• **WORK INSTRUCTIONS**: Return verbatim every line from the first line of the data below to the line that contains "plant: (159, 289) -> (788, 454), removed", inclusive, and no further.
▶
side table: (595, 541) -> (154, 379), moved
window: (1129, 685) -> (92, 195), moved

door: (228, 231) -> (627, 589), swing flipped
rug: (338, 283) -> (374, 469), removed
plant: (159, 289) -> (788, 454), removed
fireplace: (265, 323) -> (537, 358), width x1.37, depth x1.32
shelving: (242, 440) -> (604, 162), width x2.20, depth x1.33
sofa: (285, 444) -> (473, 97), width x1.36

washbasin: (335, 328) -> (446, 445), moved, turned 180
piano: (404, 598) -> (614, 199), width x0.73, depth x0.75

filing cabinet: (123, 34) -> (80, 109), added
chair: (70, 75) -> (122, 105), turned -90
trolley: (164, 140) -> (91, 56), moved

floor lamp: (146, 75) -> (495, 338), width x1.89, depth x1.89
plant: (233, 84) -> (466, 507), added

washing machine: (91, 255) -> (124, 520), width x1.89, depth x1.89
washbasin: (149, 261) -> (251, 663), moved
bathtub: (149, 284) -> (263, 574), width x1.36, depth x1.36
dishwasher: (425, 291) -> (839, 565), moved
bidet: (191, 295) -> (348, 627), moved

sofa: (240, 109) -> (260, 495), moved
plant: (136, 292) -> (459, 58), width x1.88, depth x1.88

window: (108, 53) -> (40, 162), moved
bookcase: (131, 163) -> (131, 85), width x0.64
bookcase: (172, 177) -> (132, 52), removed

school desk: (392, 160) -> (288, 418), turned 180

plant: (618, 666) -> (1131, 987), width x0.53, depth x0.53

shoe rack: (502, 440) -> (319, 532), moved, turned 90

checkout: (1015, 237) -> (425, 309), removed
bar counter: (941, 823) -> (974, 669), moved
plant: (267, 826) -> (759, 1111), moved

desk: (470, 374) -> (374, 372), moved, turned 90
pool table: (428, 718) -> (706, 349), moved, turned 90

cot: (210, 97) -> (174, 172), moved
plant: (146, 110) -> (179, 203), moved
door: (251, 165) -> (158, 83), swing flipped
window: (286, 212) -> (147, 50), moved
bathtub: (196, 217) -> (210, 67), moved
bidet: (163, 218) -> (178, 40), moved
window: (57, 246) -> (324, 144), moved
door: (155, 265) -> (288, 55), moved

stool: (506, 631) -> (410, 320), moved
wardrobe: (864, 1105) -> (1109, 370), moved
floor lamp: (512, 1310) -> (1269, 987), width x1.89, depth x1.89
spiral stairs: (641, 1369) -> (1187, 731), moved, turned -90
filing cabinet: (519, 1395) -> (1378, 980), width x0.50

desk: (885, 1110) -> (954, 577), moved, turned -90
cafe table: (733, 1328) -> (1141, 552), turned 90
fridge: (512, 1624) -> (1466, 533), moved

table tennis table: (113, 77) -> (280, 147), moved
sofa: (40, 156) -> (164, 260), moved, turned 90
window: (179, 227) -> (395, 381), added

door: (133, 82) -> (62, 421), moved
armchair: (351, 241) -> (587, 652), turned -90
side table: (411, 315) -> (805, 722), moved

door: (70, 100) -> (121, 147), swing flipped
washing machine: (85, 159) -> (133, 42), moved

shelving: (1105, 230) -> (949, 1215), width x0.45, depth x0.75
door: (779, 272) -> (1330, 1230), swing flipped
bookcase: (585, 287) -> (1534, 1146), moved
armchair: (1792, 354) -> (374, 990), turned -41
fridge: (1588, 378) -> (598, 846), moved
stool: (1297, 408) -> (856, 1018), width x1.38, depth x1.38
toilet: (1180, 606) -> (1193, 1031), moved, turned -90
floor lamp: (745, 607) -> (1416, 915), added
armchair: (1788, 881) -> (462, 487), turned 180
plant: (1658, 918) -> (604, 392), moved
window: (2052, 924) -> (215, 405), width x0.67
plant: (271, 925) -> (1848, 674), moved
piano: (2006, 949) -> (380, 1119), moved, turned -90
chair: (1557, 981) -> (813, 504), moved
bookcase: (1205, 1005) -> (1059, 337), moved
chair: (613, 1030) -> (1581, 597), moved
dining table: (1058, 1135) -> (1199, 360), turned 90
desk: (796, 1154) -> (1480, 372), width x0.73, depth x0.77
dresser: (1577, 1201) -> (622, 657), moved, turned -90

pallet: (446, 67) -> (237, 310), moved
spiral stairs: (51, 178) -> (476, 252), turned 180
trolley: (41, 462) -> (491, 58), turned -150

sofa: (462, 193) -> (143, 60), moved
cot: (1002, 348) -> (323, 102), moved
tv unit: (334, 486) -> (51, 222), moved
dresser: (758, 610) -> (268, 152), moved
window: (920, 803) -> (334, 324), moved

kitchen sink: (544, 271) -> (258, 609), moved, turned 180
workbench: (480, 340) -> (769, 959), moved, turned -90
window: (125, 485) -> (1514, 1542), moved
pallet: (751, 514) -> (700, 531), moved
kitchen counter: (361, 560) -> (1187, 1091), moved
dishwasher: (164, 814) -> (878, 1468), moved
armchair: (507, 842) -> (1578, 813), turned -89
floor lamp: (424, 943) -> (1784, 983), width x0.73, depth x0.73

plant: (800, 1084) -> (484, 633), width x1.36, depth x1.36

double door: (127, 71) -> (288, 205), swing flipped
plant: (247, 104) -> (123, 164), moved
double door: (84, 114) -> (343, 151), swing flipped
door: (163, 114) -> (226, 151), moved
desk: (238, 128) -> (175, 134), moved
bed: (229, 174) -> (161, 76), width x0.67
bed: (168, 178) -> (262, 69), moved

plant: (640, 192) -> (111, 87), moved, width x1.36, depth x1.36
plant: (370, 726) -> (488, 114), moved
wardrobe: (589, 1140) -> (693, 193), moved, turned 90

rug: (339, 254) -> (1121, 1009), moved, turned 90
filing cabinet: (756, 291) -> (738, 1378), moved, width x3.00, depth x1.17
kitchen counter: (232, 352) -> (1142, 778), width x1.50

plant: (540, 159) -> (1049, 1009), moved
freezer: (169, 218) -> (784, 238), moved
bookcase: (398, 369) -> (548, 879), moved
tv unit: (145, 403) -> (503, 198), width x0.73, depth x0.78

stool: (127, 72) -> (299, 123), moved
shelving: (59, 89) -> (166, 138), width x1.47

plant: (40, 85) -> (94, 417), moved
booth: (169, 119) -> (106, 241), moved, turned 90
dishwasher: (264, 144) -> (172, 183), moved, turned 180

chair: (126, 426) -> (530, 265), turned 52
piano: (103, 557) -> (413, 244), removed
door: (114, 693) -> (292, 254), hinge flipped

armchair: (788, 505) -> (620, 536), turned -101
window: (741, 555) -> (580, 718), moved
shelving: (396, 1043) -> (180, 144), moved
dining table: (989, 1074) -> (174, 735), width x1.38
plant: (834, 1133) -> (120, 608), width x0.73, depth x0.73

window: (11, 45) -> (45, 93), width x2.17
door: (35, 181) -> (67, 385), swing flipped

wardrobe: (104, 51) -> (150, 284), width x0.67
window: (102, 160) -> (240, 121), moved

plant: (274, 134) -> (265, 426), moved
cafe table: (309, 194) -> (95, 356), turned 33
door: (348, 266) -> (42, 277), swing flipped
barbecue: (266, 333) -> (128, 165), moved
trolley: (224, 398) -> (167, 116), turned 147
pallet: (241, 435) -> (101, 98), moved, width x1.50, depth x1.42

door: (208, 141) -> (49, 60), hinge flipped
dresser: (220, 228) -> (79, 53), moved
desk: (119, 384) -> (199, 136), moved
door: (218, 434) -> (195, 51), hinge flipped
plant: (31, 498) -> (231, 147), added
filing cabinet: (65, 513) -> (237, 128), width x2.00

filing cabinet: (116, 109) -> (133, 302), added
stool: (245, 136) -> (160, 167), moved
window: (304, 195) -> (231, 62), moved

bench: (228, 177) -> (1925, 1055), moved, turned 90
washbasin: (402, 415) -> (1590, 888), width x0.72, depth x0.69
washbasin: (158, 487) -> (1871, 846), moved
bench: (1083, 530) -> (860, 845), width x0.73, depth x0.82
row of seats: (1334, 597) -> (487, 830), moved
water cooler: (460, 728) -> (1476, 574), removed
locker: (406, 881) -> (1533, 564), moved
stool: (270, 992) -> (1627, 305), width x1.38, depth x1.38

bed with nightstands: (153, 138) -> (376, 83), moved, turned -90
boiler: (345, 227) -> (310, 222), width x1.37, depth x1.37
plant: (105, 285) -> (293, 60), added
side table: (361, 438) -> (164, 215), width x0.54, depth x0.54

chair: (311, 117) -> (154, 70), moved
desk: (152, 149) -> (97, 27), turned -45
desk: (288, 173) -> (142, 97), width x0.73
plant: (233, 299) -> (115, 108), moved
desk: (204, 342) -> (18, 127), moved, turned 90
◀
• **SOLUTION FOR THIS TASK**:
side table: (595, 541) -> (154, 379), moved
window: (1129, 685) -> (92, 195), moved

door: (228, 231) -> (627, 589), swing flipped
rug: (338, 283) -> (374, 469), removed
plant: (159, 289) -> (788, 454), removed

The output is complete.